First find the line with "(453, 619) = (636, 575): brown box -> none", then reproduce it and all following lines of the data to the end, exactly and with no pictures, adding nothing.

= = = = = = =

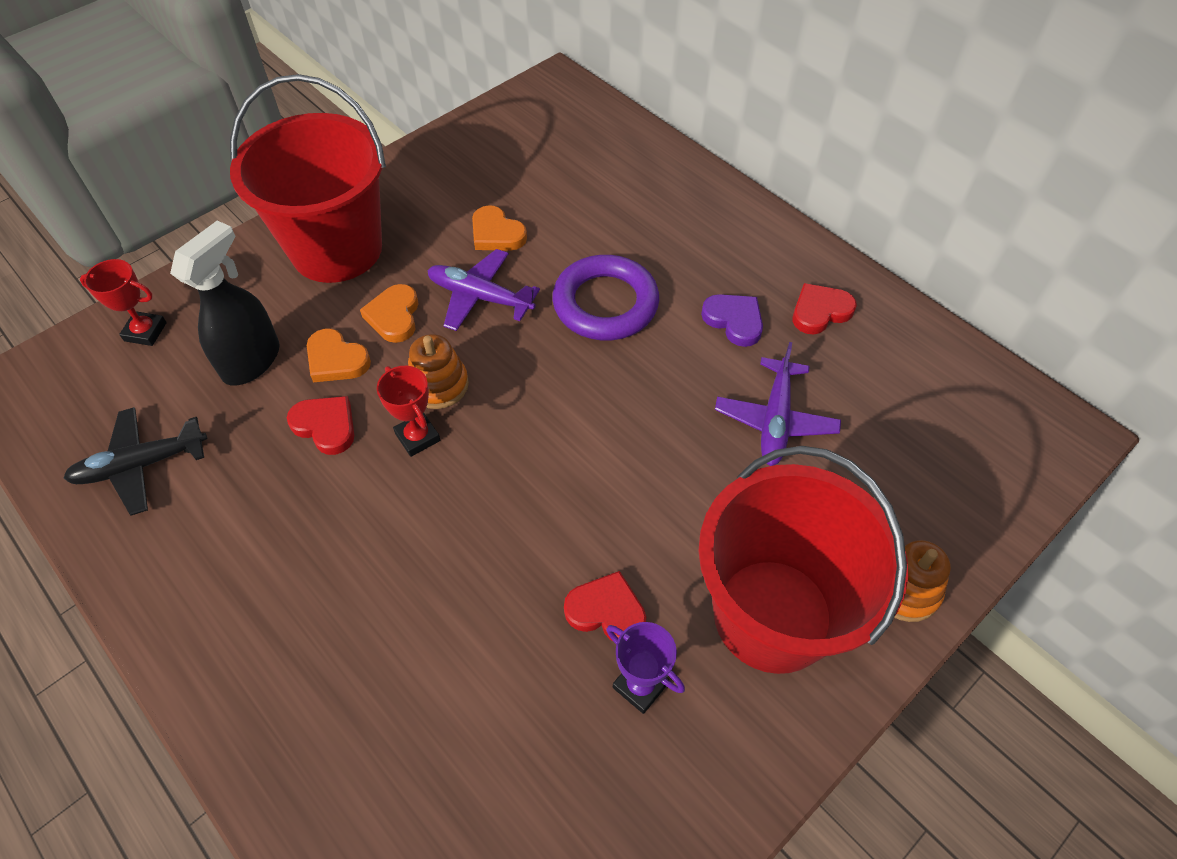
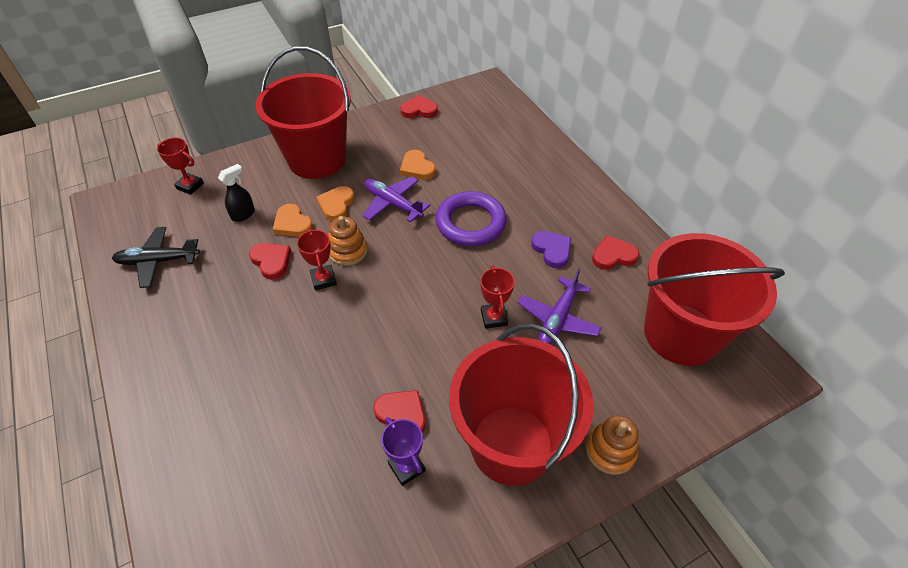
camera: 15 degrees right, 5 degrees down
(252, 361) = (243, 214): black spray bottle -> black spray bottle, size x0.58
(467, 141) = (419, 110): none -> red heart
(687, 438) = (494, 318): none -> red trophy
(943, 404) = (681, 334): none -> red bucket

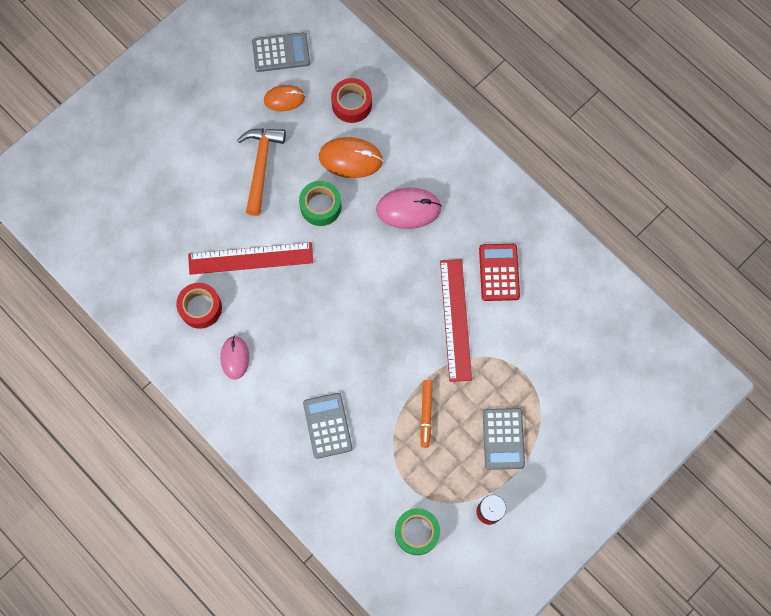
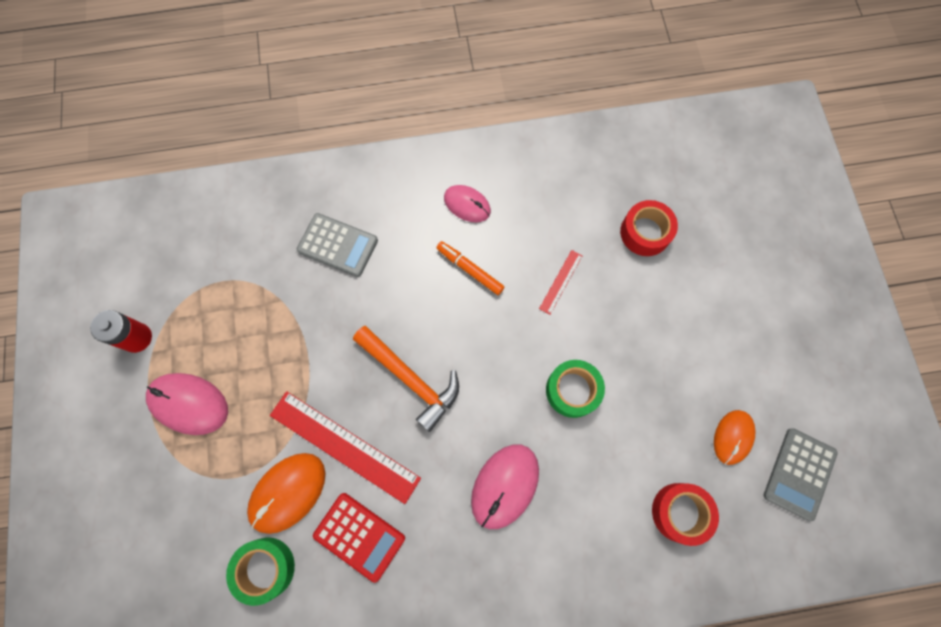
camera: 125 degrees right, 0 degrees up
(200, 308) = (540, 204): red tape -> red tape (645, 232)
(250, 258) = (561, 282): red ruler -> red ruler, size x0.47
(261, 166) = (662, 358): orange hammer -> orange hammer (411, 379)
(350, 159) = (609, 462): orange mouse -> orange mouse (288, 492)
(417, 532) = (177, 259): green tape -> green tape (265, 568)
(426, 414) = (274, 344): orange marker -> orange marker (470, 270)
(503, 438) = (189, 404): grey calculator -> pink mouse

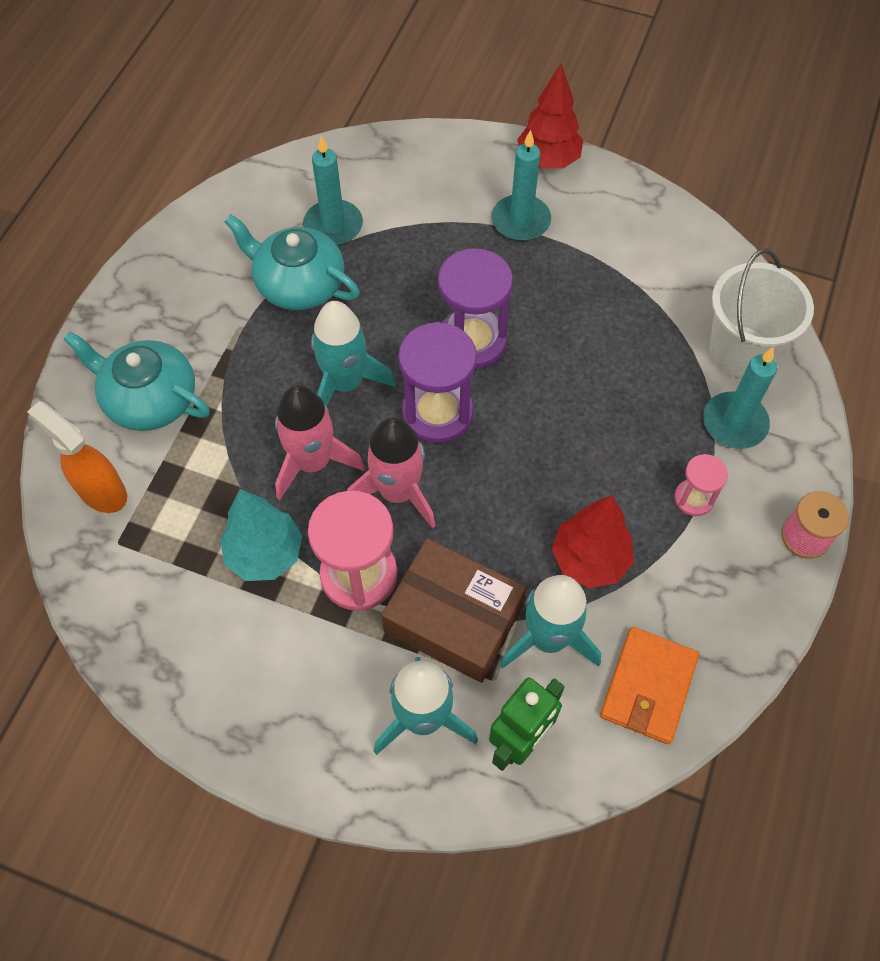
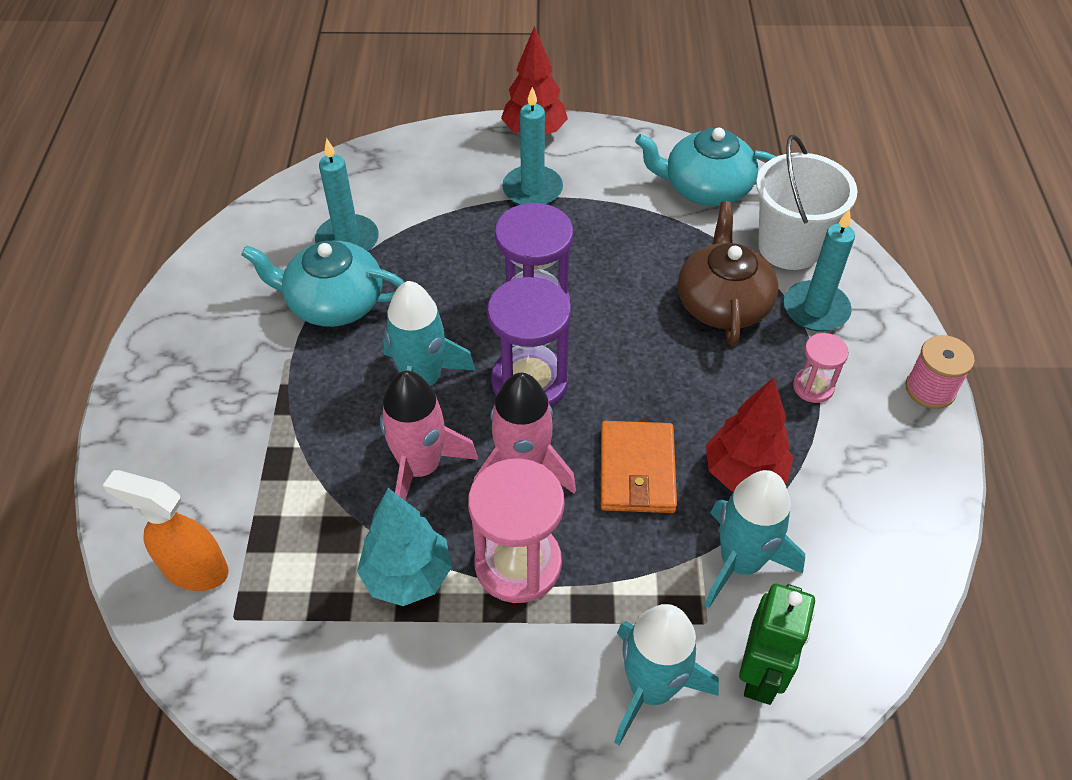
camera: 20 degrees left, 10 degrees down
(150, 399) = (214, 458): turquoise teapot -> turquoise teapot (706, 188)
(453, 619) = (636, 575): brown box -> none
(648, 390) = (722, 303): none -> brown teapot
(648, 687) = (859, 576): orange wallet -> orange wallet (637, 470)

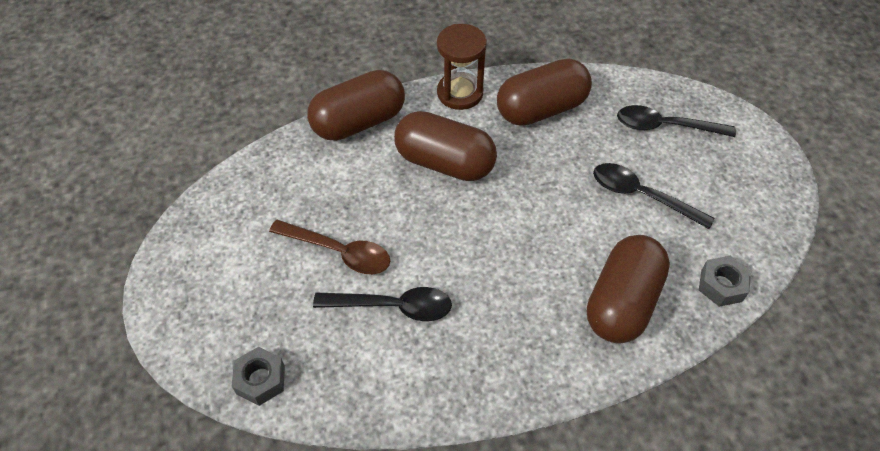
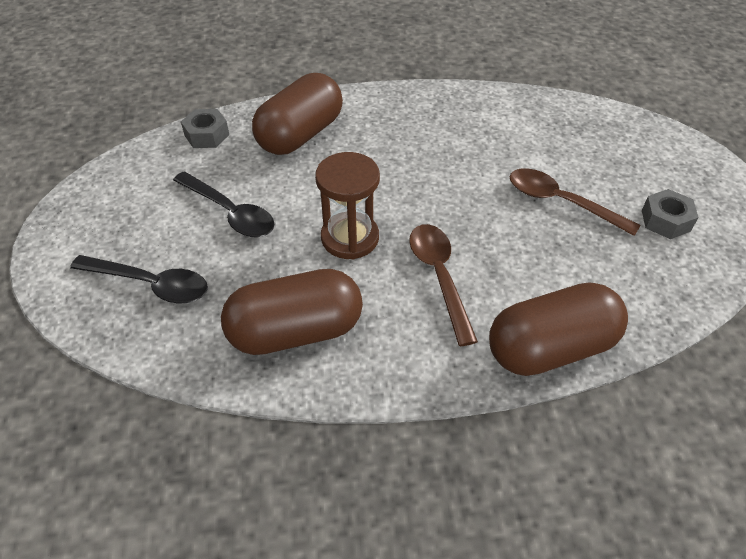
camera: 170 degrees left, 5 degrees down
(260, 380) = (616, 123): grey nut -> grey nut (665, 220)
(392, 306) = (506, 155): black spoon -> none
(444, 162) = (439, 277): brown capsule -> brown spoon
(460, 93) = (402, 374): brown hourglass -> brown hourglass (350, 238)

= = = = = = =

Result of the exercise:
(453, 619) = (636, 575): brown box -> none
(648, 390) = (722, 303): none -> brown teapot
(648, 687) = (859, 576): orange wallet -> orange wallet (637, 470)

camera: 170 degrees left, 5 degrees down
(260, 380) = (616, 123): grey nut -> grey nut (665, 220)
(392, 306) = (506, 155): black spoon -> none
(444, 162) = (439, 277): brown capsule -> brown spoon
(460, 93) = (402, 374): brown hourglass -> brown hourglass (350, 238)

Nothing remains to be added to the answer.